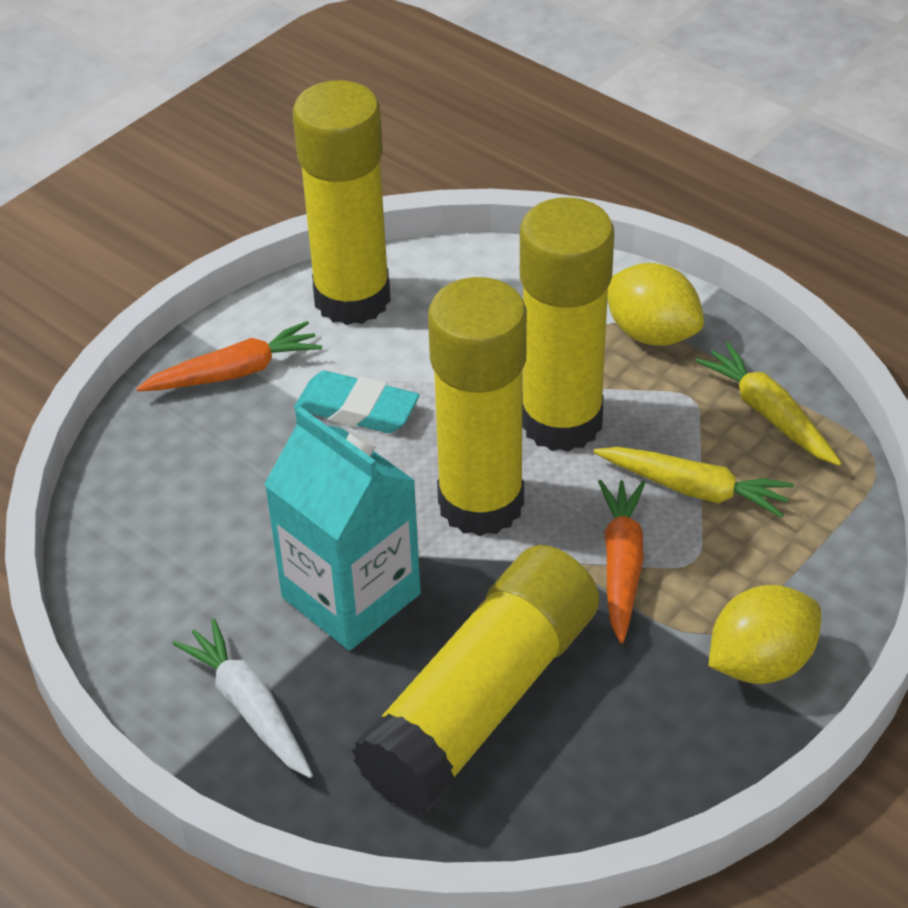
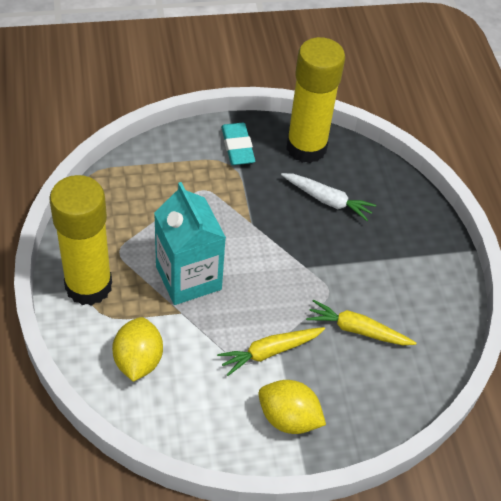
orange carrot: [136,321,322,391] [598,480,645,643] = 2 -> none = 0
yellow glue stick: [293,80,391,325] [352,545,599,814] [428,277,527,536] [520,197,614,452] = 4 -> [49,175,112,306] [286,37,345,163] = 2

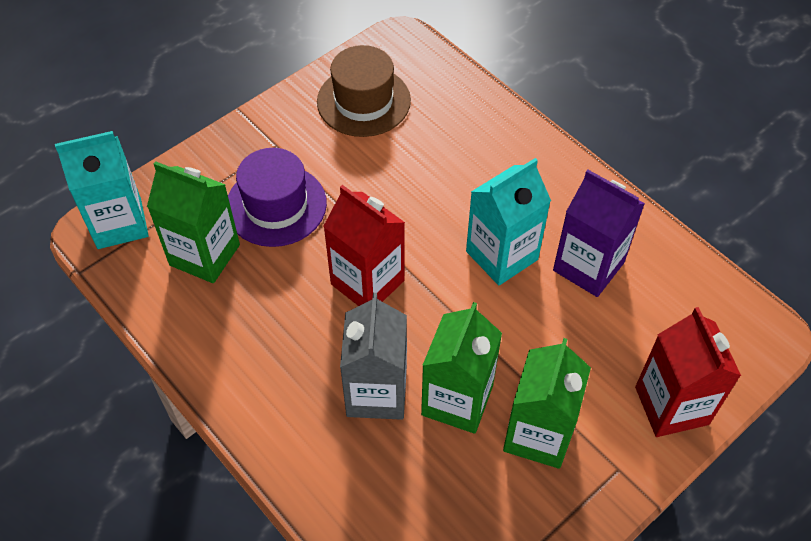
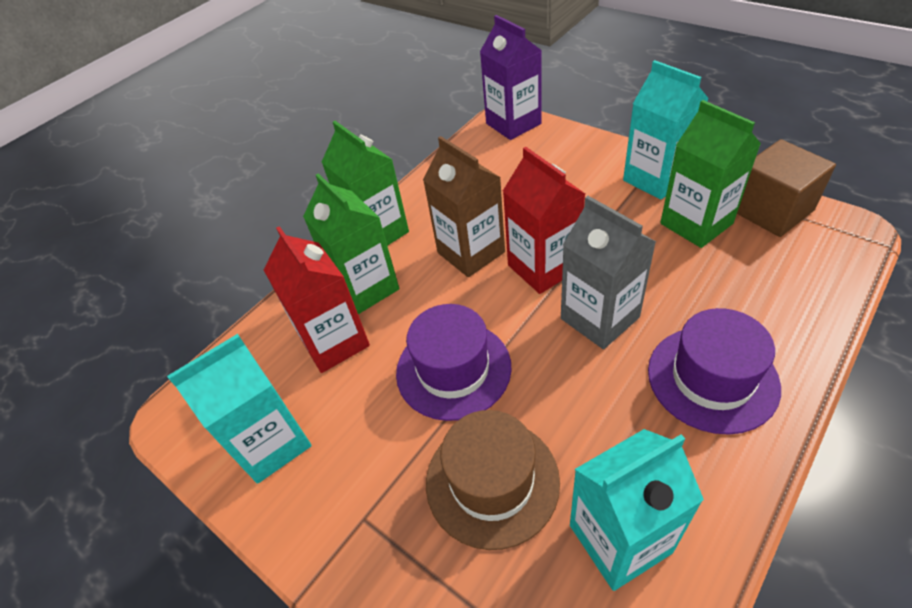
brown carton: none = 0 -> [423,136,505,277] = 1
brown cube: none = 0 -> [737,139,836,237] = 1
purple hat: [228,148,327,247] = 1 -> [396,304,512,421] [648,308,781,435] = 2
turquoise carton: [55,131,149,249] [466,158,551,285] = 2 -> [167,334,312,484] [570,429,704,591] [623,60,709,200] = 3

__________________________________________________

WORK TASK
Could you reproduce all of the material exactly? Keep the pictures out of it.

RESULT BELOW
orange carrot: [136,321,322,391] [598,480,645,643] = 2 -> none = 0
yellow glue stick: [293,80,391,325] [352,545,599,814] [428,277,527,536] [520,197,614,452] = 4 -> [49,175,112,306] [286,37,345,163] = 2

brown carton: none = 0 -> [423,136,505,277] = 1
brown cube: none = 0 -> [737,139,836,237] = 1
purple hat: [228,148,327,247] = 1 -> [396,304,512,421] [648,308,781,435] = 2
turquoise carton: [55,131,149,249] [466,158,551,285] = 2 -> [167,334,312,484] [570,429,704,591] [623,60,709,200] = 3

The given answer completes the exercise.